TASK OBJECTIVE. Copying exactly, give the lines in the material below from the one with "What was the notebook" to the one with "The mouse (brown)", ends included, and nothing besides.
[Opening THE DATA section]
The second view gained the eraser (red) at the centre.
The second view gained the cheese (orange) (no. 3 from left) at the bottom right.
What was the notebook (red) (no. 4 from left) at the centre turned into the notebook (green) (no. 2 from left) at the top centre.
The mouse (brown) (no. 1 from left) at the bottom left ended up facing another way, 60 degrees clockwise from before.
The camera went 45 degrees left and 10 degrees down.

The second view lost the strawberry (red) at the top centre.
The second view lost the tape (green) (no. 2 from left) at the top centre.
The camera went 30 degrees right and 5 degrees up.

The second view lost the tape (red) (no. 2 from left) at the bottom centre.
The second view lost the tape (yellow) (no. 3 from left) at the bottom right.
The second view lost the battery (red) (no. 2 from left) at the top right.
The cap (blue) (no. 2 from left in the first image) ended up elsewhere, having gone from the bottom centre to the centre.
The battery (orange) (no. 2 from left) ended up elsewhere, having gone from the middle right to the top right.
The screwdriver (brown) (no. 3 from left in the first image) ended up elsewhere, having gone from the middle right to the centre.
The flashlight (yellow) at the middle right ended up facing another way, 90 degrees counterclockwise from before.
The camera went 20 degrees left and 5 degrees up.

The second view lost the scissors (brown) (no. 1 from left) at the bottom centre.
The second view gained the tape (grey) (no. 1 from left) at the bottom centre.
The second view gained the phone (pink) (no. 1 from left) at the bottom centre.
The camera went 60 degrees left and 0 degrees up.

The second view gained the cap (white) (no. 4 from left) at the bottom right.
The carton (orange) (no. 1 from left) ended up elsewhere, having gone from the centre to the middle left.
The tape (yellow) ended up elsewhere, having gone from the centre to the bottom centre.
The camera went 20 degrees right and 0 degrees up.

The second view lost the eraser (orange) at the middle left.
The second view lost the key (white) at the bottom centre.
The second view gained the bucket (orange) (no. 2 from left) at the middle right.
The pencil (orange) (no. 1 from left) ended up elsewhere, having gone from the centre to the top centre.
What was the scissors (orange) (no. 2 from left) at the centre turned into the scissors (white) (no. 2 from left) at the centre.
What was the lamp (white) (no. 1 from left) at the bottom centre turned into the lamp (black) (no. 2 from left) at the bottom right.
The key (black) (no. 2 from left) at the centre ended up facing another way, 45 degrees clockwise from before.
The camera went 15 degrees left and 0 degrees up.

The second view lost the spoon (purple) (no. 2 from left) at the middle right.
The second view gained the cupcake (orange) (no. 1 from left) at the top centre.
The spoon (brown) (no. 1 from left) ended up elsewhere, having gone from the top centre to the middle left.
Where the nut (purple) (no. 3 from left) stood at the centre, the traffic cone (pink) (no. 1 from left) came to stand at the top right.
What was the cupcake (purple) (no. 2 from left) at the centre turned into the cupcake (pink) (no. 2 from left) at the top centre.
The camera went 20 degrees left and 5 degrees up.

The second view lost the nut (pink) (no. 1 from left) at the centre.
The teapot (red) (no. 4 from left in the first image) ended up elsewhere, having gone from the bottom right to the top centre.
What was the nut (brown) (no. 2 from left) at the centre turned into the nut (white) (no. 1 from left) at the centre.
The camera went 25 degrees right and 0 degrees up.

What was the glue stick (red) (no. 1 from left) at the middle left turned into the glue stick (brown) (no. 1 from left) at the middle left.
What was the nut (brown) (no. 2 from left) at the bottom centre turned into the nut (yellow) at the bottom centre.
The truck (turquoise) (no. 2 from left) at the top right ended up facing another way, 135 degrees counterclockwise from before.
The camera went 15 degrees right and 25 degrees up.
[Closing THE DATA section]
RESPONSE.
What was the notebook (red) (no. 4 from left) at the centre turned into the notebook (green) (no. 2 from left) at the top centre.
The mouse (brown) (no. 1 from left) at the bottom left ended up facing another way, 60 degrees clockwise from before.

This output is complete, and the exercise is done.